(begin)

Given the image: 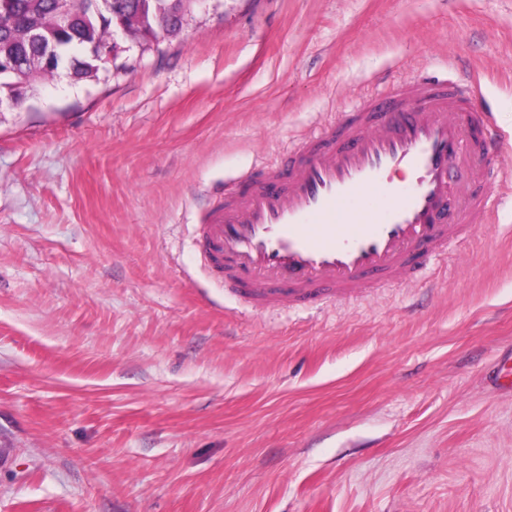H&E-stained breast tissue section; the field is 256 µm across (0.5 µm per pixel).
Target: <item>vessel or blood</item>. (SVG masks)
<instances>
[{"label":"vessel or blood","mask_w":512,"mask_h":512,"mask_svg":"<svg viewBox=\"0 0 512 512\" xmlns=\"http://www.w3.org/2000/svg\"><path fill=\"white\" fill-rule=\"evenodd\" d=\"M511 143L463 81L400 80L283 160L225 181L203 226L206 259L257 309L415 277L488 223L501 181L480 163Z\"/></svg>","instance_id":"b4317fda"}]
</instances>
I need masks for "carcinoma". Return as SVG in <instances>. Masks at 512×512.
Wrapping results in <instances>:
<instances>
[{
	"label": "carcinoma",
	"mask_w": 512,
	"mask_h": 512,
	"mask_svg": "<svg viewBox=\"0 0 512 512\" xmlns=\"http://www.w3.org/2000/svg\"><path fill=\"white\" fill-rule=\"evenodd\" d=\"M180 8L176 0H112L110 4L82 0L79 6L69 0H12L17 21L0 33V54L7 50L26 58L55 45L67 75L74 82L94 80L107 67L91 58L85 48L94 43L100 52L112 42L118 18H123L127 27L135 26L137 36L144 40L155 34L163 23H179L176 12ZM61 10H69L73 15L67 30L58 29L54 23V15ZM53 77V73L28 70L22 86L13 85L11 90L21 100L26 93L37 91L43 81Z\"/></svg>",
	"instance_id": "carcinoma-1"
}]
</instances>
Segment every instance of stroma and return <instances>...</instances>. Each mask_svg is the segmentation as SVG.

(end)

→ **Direction**: Your task is to transcribe the line containing "Target: <item>vessel or" and every line after it, through the last line of the data, exactly as written and with nothing more.

→ **Answer**:
Target: <item>vessel or blood</item>. (SVG masks)
<instances>
[{"label":"vessel or blood","mask_w":512,"mask_h":512,"mask_svg":"<svg viewBox=\"0 0 512 512\" xmlns=\"http://www.w3.org/2000/svg\"><path fill=\"white\" fill-rule=\"evenodd\" d=\"M511 143L463 81L400 80L283 160L225 181L203 226L206 259L257 309L415 277L488 223L501 181L480 163Z\"/></svg>","instance_id":"b4317fda"}]
</instances>
I need masks for "carcinoma". Return as SVG in <instances>. Masks at 512×512.
Wrapping results in <instances>:
<instances>
[{
	"label": "carcinoma",
	"mask_w": 512,
	"mask_h": 512,
	"mask_svg": "<svg viewBox=\"0 0 512 512\" xmlns=\"http://www.w3.org/2000/svg\"><path fill=\"white\" fill-rule=\"evenodd\" d=\"M180 8L176 0H112L110 4L82 0L79 6L69 0H12L17 21L0 33V54L7 50L26 58L55 45L67 75L74 82L94 80L107 67L91 58L85 48L94 43L100 52L112 42L118 18H123L127 27L135 26L137 36L144 40L155 34L163 23H179L176 12ZM61 10H69L73 15L67 30L58 29L54 23V15ZM53 77V73L28 70L22 86L13 85L11 90L21 100L26 93L37 91L43 81Z\"/></svg>",
	"instance_id": "carcinoma-1"
}]
</instances>
Segment every instance of stroma and return <instances>...</instances>. Each mask_svg is the segmentation as SVG.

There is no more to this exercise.